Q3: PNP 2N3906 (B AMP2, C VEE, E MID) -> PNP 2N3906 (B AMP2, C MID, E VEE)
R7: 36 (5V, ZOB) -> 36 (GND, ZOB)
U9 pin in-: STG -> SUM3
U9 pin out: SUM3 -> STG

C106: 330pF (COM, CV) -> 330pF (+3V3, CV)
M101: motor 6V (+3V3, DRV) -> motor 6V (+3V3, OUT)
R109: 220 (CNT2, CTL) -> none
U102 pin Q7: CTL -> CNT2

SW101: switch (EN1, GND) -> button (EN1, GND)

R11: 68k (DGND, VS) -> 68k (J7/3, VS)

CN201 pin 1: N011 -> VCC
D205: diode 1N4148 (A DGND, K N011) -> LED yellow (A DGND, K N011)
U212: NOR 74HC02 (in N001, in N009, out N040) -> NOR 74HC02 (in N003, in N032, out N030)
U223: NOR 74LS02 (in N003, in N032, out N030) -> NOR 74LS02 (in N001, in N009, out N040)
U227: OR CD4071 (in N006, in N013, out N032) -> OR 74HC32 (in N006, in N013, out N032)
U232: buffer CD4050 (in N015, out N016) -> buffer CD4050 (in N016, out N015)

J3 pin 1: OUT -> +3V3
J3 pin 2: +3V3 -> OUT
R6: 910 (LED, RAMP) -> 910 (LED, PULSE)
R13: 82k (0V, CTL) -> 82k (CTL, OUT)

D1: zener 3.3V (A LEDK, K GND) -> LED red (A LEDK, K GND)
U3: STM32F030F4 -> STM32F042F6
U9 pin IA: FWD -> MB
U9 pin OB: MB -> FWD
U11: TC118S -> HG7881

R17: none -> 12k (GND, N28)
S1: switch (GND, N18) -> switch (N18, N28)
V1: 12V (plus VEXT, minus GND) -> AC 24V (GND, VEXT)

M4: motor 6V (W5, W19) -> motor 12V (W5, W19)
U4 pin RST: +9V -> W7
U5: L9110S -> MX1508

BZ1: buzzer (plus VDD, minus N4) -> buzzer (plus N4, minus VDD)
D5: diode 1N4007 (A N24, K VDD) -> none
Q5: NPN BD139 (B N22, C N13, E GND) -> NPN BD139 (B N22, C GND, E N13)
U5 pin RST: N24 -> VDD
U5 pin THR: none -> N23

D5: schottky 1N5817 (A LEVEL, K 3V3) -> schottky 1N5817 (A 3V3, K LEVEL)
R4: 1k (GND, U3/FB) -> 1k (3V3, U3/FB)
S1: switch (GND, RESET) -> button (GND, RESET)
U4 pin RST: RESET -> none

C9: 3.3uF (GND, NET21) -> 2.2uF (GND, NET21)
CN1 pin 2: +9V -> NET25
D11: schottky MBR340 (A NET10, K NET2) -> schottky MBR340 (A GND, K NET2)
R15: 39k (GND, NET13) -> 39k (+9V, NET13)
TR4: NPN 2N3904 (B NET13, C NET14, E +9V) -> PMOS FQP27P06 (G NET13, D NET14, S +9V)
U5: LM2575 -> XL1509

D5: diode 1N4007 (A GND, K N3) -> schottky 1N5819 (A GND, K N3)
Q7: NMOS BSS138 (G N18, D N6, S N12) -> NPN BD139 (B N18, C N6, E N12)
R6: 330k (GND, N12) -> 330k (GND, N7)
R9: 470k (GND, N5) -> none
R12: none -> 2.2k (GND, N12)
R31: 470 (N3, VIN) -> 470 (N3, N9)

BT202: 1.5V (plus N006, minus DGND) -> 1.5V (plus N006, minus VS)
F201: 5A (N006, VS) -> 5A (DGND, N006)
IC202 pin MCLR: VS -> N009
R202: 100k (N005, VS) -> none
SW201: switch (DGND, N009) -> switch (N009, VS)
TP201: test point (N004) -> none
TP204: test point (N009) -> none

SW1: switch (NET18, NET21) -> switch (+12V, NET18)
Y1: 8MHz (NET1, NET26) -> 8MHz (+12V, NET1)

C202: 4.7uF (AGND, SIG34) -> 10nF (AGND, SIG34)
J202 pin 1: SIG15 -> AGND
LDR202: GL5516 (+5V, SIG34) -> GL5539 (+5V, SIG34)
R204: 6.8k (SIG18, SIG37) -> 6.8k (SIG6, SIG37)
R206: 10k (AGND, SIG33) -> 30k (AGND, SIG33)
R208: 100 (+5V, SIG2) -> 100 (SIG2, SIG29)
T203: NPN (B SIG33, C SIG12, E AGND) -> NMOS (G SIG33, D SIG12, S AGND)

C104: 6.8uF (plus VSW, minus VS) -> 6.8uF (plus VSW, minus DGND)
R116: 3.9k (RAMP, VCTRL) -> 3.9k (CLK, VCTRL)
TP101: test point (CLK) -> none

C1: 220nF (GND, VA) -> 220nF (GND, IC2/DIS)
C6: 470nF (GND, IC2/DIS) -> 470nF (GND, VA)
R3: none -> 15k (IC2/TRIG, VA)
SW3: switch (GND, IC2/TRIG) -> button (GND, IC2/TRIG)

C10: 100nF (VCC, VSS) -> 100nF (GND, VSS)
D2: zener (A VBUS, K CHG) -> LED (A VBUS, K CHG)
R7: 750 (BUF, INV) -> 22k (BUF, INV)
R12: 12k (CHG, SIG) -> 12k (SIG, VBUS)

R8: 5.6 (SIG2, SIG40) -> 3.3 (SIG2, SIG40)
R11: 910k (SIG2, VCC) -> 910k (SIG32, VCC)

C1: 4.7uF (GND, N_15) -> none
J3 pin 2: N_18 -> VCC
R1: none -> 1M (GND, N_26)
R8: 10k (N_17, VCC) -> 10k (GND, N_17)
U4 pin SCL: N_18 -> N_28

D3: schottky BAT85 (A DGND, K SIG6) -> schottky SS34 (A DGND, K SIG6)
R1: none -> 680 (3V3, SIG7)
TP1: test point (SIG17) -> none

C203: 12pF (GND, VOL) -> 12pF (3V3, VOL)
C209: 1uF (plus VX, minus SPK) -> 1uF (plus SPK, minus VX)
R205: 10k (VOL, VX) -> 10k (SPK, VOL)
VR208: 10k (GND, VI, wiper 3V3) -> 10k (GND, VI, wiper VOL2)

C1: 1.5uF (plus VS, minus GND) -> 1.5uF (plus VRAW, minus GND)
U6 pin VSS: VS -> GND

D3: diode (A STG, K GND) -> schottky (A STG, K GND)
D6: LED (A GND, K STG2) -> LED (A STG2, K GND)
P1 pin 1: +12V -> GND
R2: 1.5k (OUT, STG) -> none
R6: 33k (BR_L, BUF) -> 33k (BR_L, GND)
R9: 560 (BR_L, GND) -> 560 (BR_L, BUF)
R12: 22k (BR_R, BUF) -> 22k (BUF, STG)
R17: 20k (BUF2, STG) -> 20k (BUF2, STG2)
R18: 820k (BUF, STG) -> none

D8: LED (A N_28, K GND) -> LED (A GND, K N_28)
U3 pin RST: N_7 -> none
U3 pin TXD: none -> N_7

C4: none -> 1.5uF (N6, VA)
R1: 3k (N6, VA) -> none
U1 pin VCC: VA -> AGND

[Problem to work on] Every line above from the line with "TP204: test point (N009) -> none" to the line with "U4 pin SCL: N_18 -> N_28", inclusive, must be returned exactly; no other line belongs in the reply.

[Response to this exercise]
TP204: test point (N009) -> none

SW1: switch (NET18, NET21) -> switch (+12V, NET18)
Y1: 8MHz (NET1, NET26) -> 8MHz (+12V, NET1)

C202: 4.7uF (AGND, SIG34) -> 10nF (AGND, SIG34)
J202 pin 1: SIG15 -> AGND
LDR202: GL5516 (+5V, SIG34) -> GL5539 (+5V, SIG34)
R204: 6.8k (SIG18, SIG37) -> 6.8k (SIG6, SIG37)
R206: 10k (AGND, SIG33) -> 30k (AGND, SIG33)
R208: 100 (+5V, SIG2) -> 100 (SIG2, SIG29)
T203: NPN (B SIG33, C SIG12, E AGND) -> NMOS (G SIG33, D SIG12, S AGND)

C104: 6.8uF (plus VSW, minus VS) -> 6.8uF (plus VSW, minus DGND)
R116: 3.9k (RAMP, VCTRL) -> 3.9k (CLK, VCTRL)
TP101: test point (CLK) -> none

C1: 220nF (GND, VA) -> 220nF (GND, IC2/DIS)
C6: 470nF (GND, IC2/DIS) -> 470nF (GND, VA)
R3: none -> 15k (IC2/TRIG, VA)
SW3: switch (GND, IC2/TRIG) -> button (GND, IC2/TRIG)

C10: 100nF (VCC, VSS) -> 100nF (GND, VSS)
D2: zener (A VBUS, K CHG) -> LED (A VBUS, K CHG)
R7: 750 (BUF, INV) -> 22k (BUF, INV)
R12: 12k (CHG, SIG) -> 12k (SIG, VBUS)

R8: 5.6 (SIG2, SIG40) -> 3.3 (SIG2, SIG40)
R11: 910k (SIG2, VCC) -> 910k (SIG32, VCC)

C1: 4.7uF (GND, N_15) -> none
J3 pin 2: N_18 -> VCC
R1: none -> 1M (GND, N_26)
R8: 10k (N_17, VCC) -> 10k (GND, N_17)
U4 pin SCL: N_18 -> N_28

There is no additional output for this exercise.